■ EXERCISE AIM ■
Though the records contain pictures, copy none of them; repeat exactly the lines from the one with "pink line: moved 9 px right" to the end.

[Frame-by-frame shape edits]
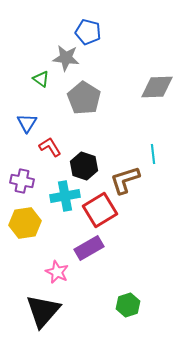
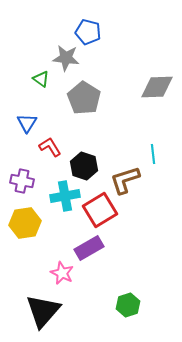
pink star: moved 5 px right, 1 px down
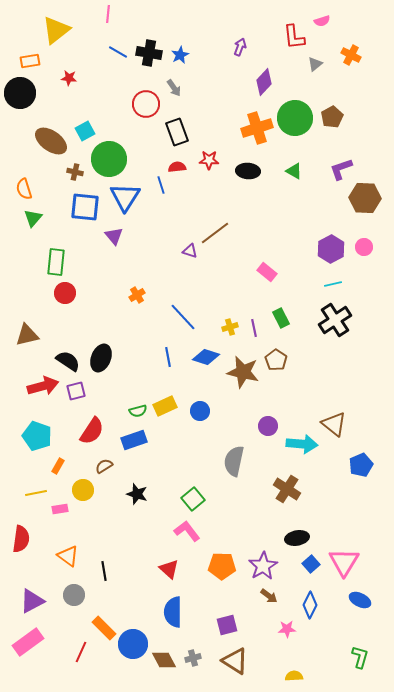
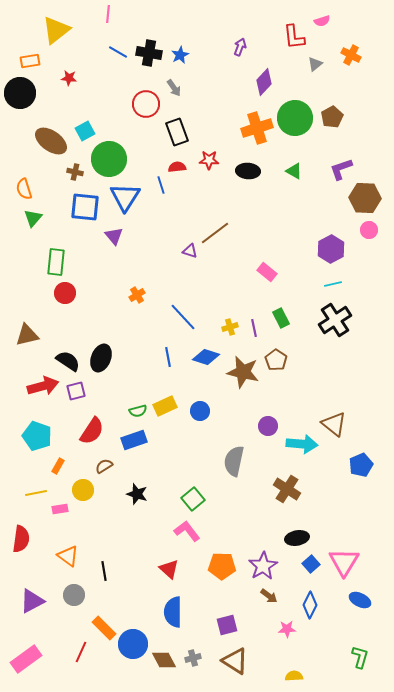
pink circle at (364, 247): moved 5 px right, 17 px up
pink rectangle at (28, 642): moved 2 px left, 17 px down
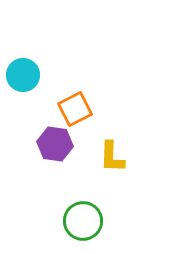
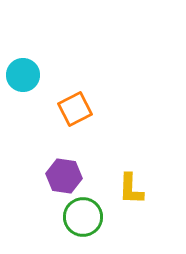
purple hexagon: moved 9 px right, 32 px down
yellow L-shape: moved 19 px right, 32 px down
green circle: moved 4 px up
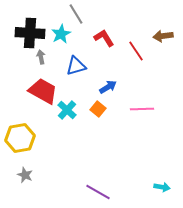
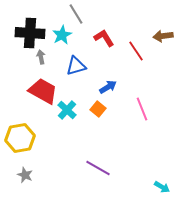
cyan star: moved 1 px right, 1 px down
pink line: rotated 70 degrees clockwise
cyan arrow: rotated 21 degrees clockwise
purple line: moved 24 px up
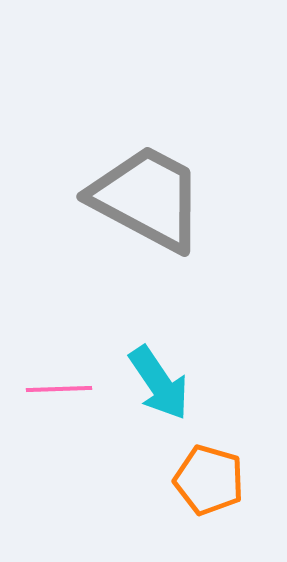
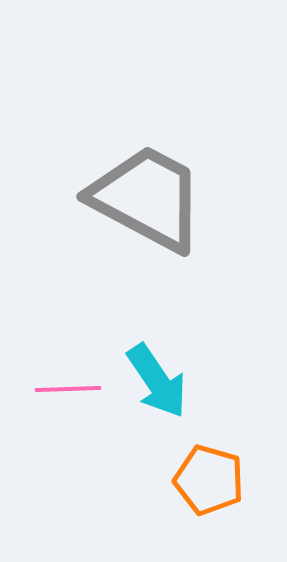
cyan arrow: moved 2 px left, 2 px up
pink line: moved 9 px right
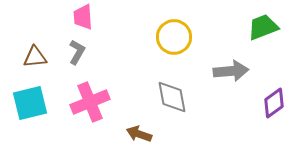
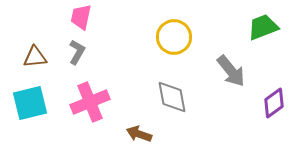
pink trapezoid: moved 2 px left; rotated 16 degrees clockwise
gray arrow: rotated 56 degrees clockwise
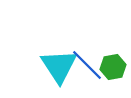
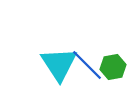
cyan triangle: moved 2 px up
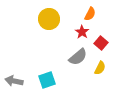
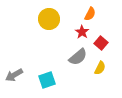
gray arrow: moved 6 px up; rotated 42 degrees counterclockwise
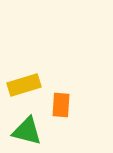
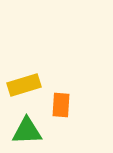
green triangle: rotated 16 degrees counterclockwise
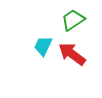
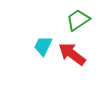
green trapezoid: moved 5 px right
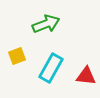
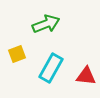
yellow square: moved 2 px up
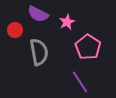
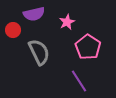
purple semicircle: moved 4 px left; rotated 40 degrees counterclockwise
red circle: moved 2 px left
gray semicircle: rotated 16 degrees counterclockwise
purple line: moved 1 px left, 1 px up
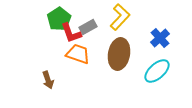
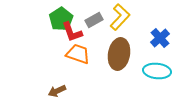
green pentagon: moved 2 px right
gray rectangle: moved 6 px right, 7 px up
red L-shape: moved 1 px right, 1 px up
cyan ellipse: rotated 48 degrees clockwise
brown arrow: moved 9 px right, 11 px down; rotated 84 degrees clockwise
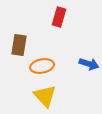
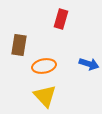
red rectangle: moved 2 px right, 2 px down
orange ellipse: moved 2 px right
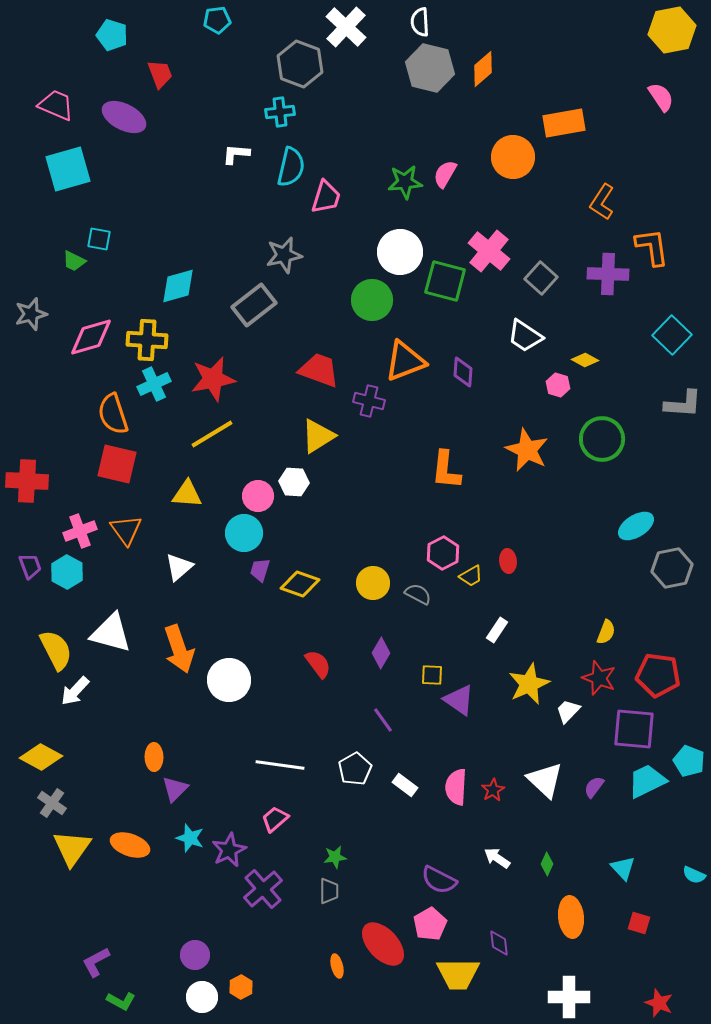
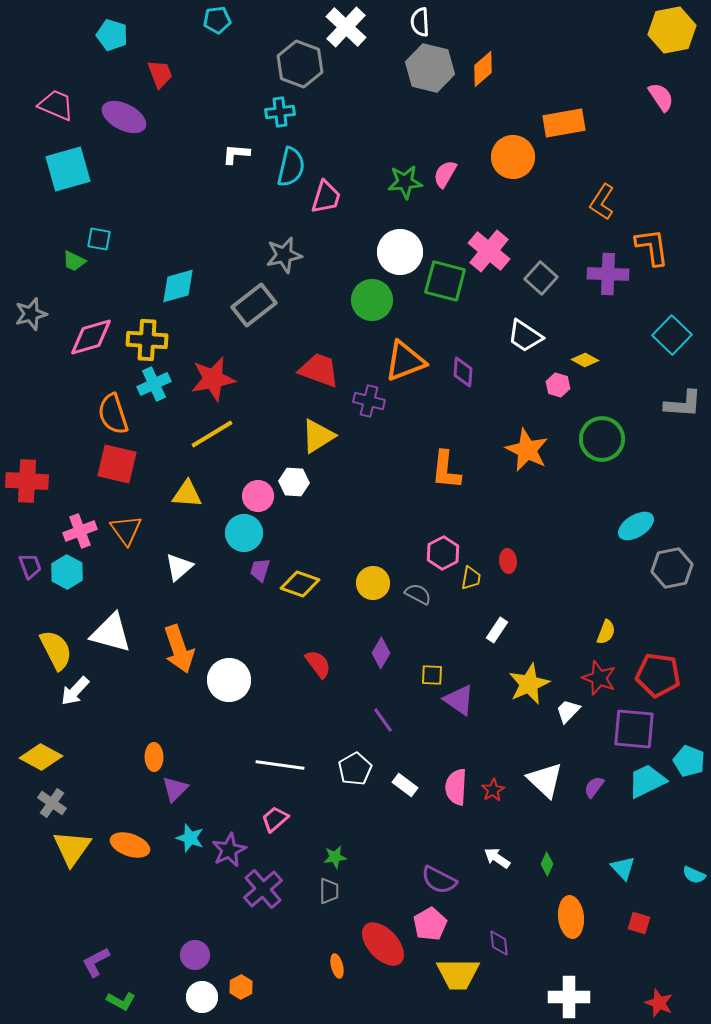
yellow trapezoid at (471, 576): moved 2 px down; rotated 50 degrees counterclockwise
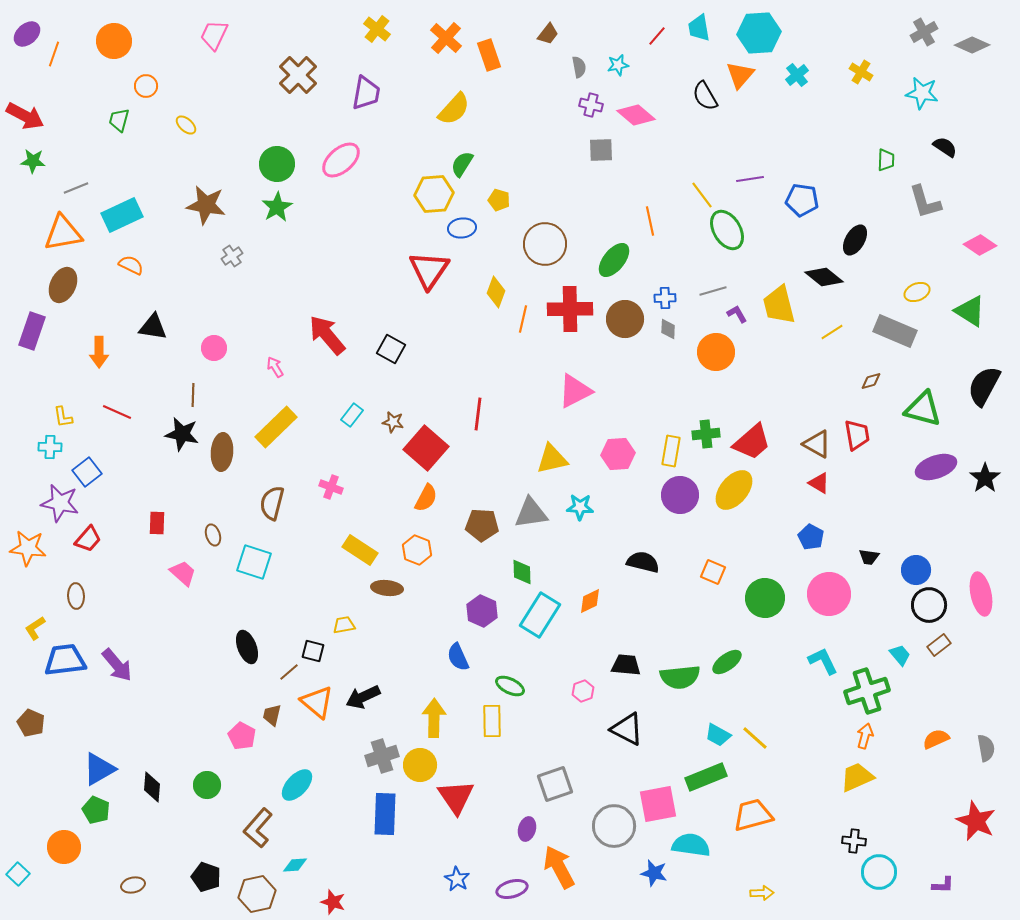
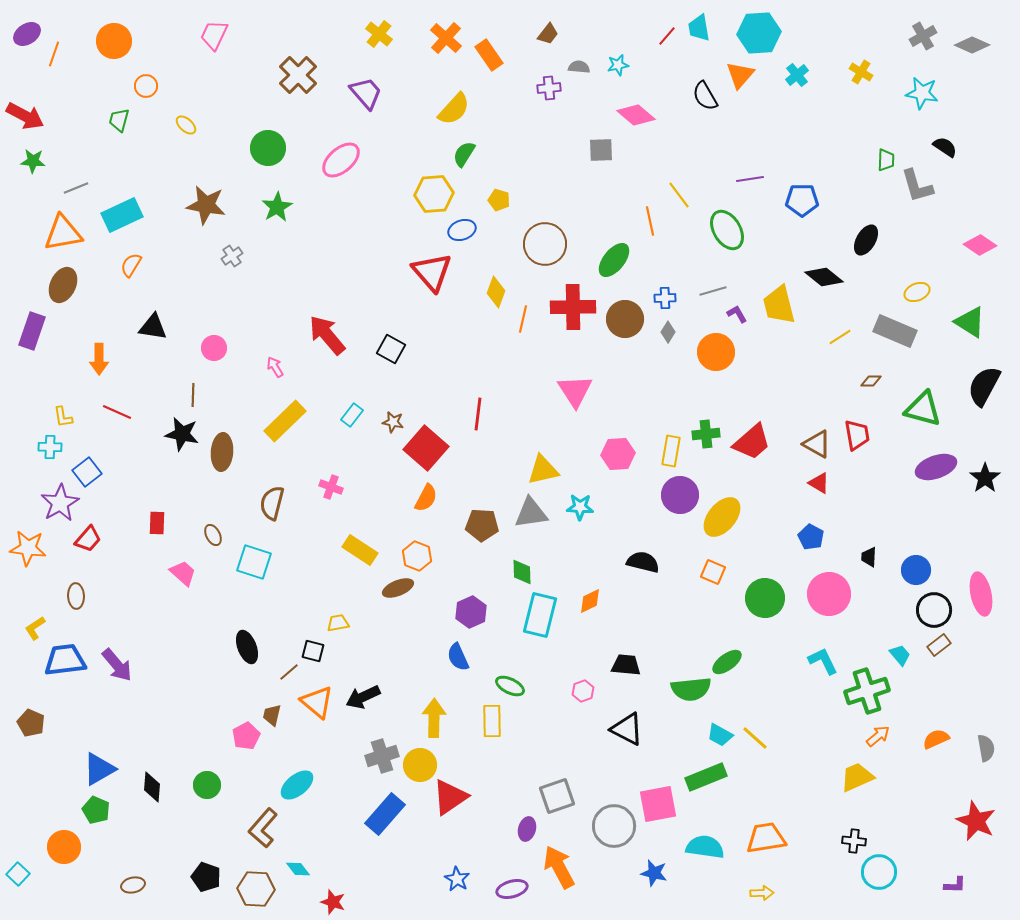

■ TASK ANSWER ■
pink line: moved 9 px right
pink trapezoid: moved 2 px left; rotated 16 degrees clockwise
gray arrow: rotated 56 degrees clockwise
cyan triangle: moved 2 px up
gray arrow: moved 6 px up; rotated 42 degrees counterclockwise
green triangle: rotated 16 degrees counterclockwise
green trapezoid: moved 5 px right
yellow square: moved 2 px up
purple semicircle: moved 4 px left; rotated 40 degrees counterclockwise
red circle: moved 2 px left
gray semicircle: rotated 16 degrees counterclockwise
purple line: moved 1 px left, 1 px up
green pentagon: moved 2 px right
gray rectangle: moved 6 px right, 7 px up
red L-shape: moved 1 px right, 1 px up
cyan ellipse: rotated 48 degrees clockwise
brown arrow: moved 9 px right, 11 px down; rotated 84 degrees clockwise
red rectangle: moved 2 px right, 2 px down
orange ellipse: moved 2 px right
yellow trapezoid at (471, 576): moved 2 px down; rotated 50 degrees counterclockwise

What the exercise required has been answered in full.